> [Material shown]:
-*-*-
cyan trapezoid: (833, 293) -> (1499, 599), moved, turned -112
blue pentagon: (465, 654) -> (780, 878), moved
-*-*-
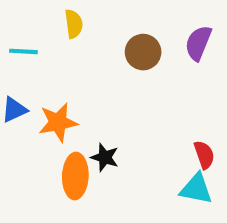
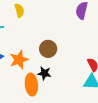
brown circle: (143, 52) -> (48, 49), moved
-*-*-
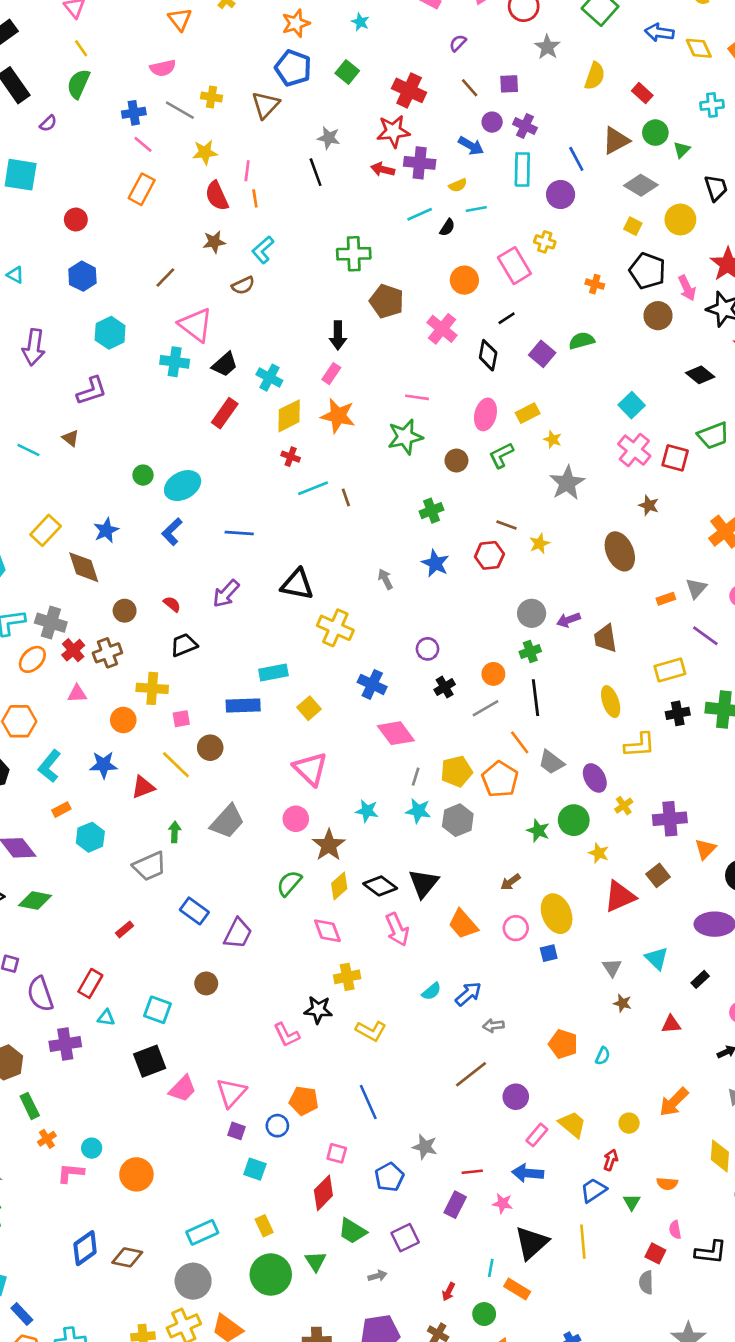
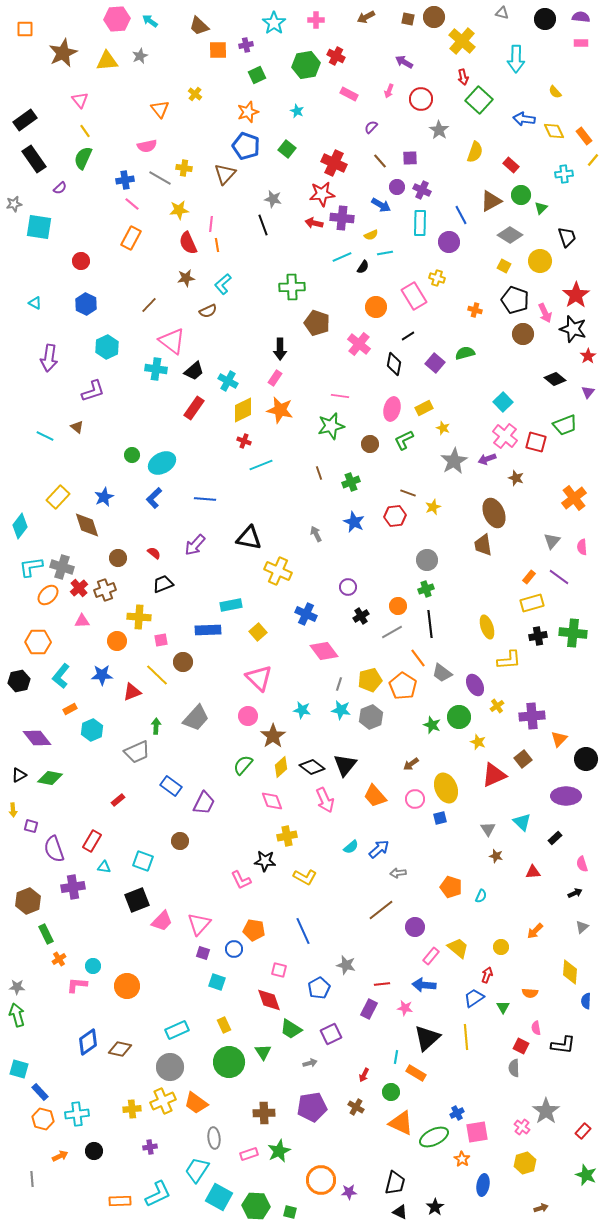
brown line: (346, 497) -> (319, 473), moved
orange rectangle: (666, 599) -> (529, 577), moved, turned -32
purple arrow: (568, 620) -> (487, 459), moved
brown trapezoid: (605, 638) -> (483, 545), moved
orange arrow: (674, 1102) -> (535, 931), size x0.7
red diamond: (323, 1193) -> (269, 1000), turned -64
-*-*-
> [How to complete this task]: Would you print exactly and only the lines of the material above that run from the line with "cyan trapezoid: (833, 293)" through the line with "blue pentagon: (465, 654)", both included?

> [Response box]:
cyan trapezoid: (833, 293) -> (1499, 599), moved, turned -112
blue pentagon: (465, 654) -> (780, 878), moved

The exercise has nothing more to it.